_EXERCISE_
Whatever lies between the line with "none -> black brick M4:M6 level 1" and the end of the data, both included, must be copied exactly and without pictures.

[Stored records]
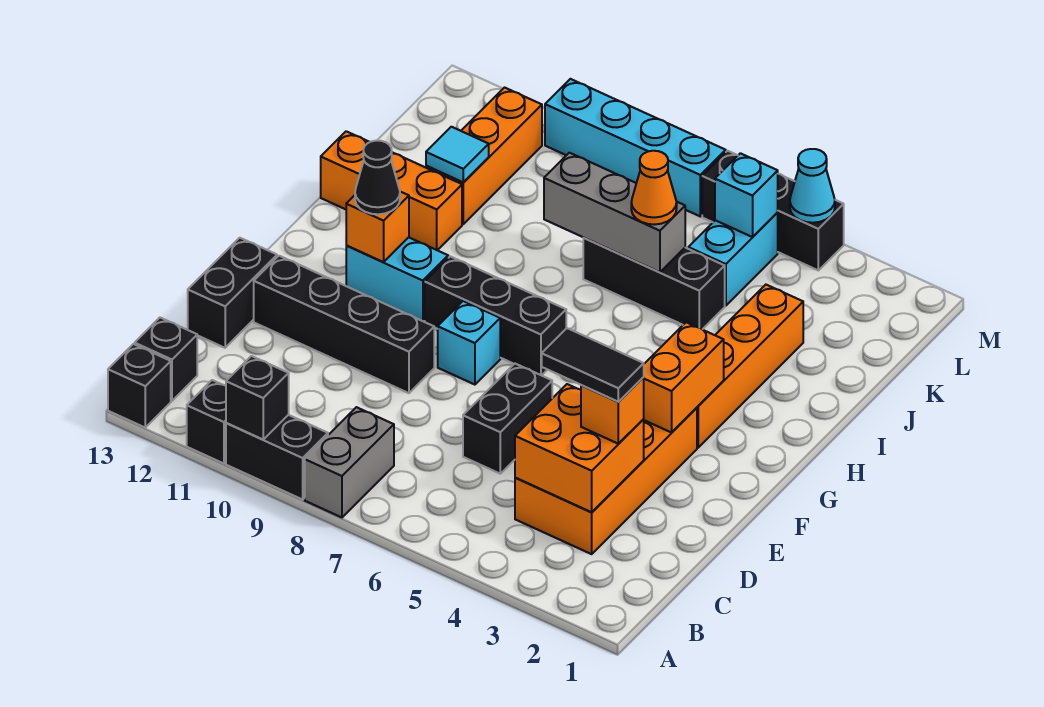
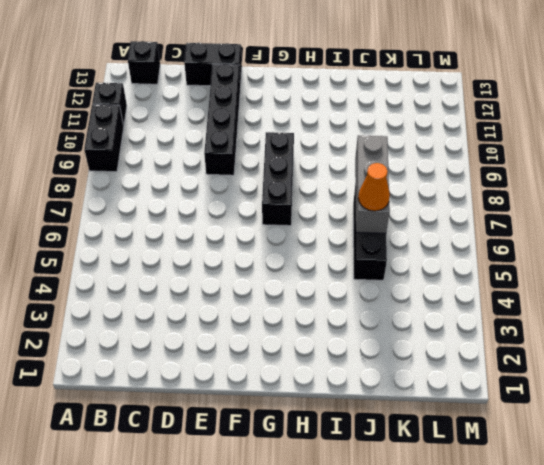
none -> grey brick A8:B8 level 1
none -> black brick A13 level 1
none -> orange brick C3:F4 level 1
none -> black brick D6:E6 level 1

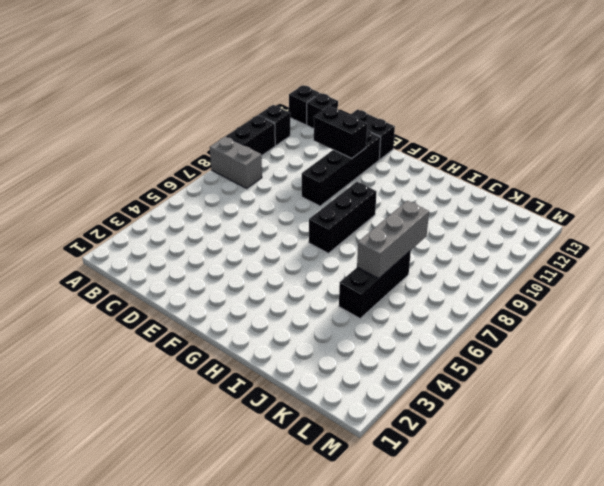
black brick D11:E11 level 2 -> black brick D6:E6 level 1
none -> orange brick C3:F4 level 1
none -> cyan brick F8 level 1
none -> orange brick G3:J3 level 1
none -> cyan brick G10:G11 level 1

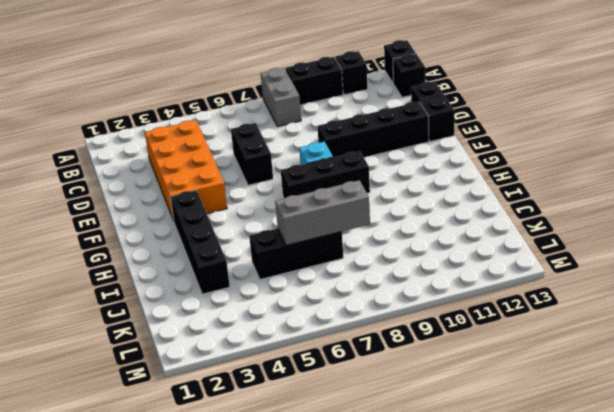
black brick G3:J3 level 1 -> orange brick G3:J3 level 1
none -> cyan brick G10:G11 level 1
none -> orange brick I11:I13 level 1
none -> orange brick J11:L11 level 1
none -> cyan brick K5:L5 level 1

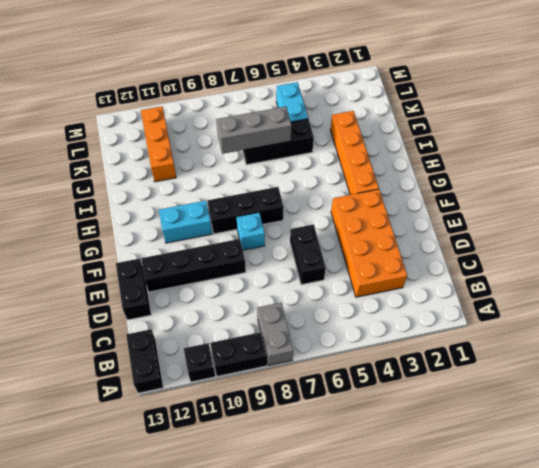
none -> orange brick I11:I13 level 1
none -> black brick M4:M6 level 1
none -> cyan brick M7:M10 level 1
none -> black brick A10 level 2

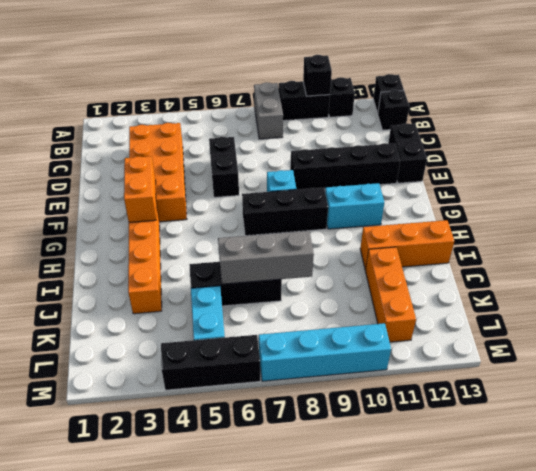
none -> orange brick C3:D4 level 2
none -> orange brick G11 level 2
none -> cyan tile J11 level 2
none -> cyan brick L5 level 2

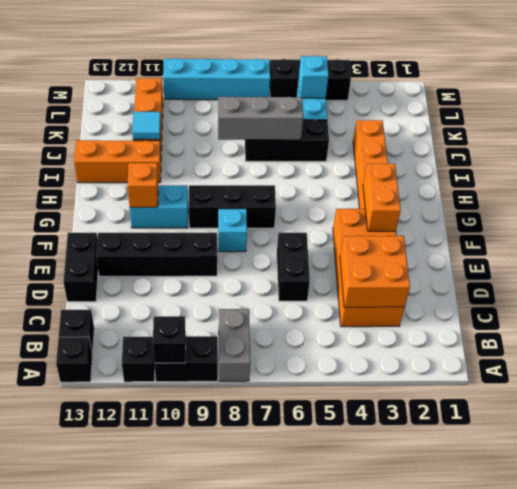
none -> cyan cone M4 level 2
none -> orange brick D3 level 3
none -> black cone G11 level 3
none -> orange cone J6 level 3

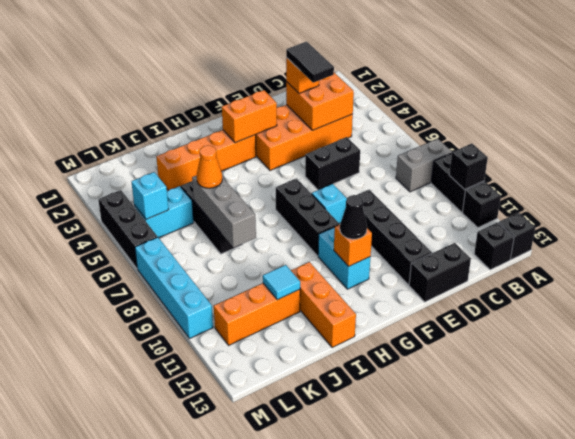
none -> cyan cone M4 level 2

_RESPONSE BELOW_
none -> black brick M4:M6 level 1
none -> cyan brick M7:M10 level 1
none -> black brick A10 level 2

none -> orange brick C3:D4 level 2
none -> orange brick G11 level 2
none -> cyan tile J11 level 2
none -> cyan brick L5 level 2

none -> cyan cone M4 level 2
none -> orange brick D3 level 3
none -> black cone G11 level 3
none -> orange cone J6 level 3

none -> cyan cone M4 level 2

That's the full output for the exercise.